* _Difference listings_

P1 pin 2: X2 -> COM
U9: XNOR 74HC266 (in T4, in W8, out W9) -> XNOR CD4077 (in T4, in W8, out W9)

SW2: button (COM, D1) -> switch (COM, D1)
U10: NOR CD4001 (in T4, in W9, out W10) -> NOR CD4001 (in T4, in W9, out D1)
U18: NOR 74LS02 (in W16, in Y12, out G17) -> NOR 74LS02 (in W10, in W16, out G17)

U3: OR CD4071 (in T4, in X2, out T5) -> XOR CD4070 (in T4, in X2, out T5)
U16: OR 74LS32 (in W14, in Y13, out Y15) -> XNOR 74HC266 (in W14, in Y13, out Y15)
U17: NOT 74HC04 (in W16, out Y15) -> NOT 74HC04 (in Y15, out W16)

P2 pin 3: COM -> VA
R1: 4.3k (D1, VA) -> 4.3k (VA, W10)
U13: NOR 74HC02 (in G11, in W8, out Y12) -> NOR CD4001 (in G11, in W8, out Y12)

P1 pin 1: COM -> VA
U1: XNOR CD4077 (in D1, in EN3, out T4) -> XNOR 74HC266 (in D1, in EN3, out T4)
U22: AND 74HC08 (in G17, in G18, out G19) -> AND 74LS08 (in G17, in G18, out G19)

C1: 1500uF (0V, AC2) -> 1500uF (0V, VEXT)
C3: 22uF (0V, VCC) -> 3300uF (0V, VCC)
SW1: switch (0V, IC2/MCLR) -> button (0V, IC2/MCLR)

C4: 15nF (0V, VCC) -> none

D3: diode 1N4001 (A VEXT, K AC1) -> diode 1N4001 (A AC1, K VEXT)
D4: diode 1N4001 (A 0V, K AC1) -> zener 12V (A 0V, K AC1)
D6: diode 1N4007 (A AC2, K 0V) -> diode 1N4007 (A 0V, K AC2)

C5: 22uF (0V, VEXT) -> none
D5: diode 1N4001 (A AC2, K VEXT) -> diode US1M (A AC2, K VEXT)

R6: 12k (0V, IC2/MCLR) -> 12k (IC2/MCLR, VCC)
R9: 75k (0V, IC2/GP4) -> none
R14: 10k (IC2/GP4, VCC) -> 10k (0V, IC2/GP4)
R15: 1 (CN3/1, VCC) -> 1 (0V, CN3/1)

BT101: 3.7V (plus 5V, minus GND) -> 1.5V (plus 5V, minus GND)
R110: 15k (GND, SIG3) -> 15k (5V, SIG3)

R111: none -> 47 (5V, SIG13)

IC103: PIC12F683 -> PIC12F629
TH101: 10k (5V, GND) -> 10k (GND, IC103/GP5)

* _ACTION ITEM_
Copy out every line of the entries where the string "switch" shows up.

* _TASK ANSWER_
SW2: button (COM, D1) -> switch (COM, D1)
SW1: switch (0V, IC2/MCLR) -> button (0V, IC2/MCLR)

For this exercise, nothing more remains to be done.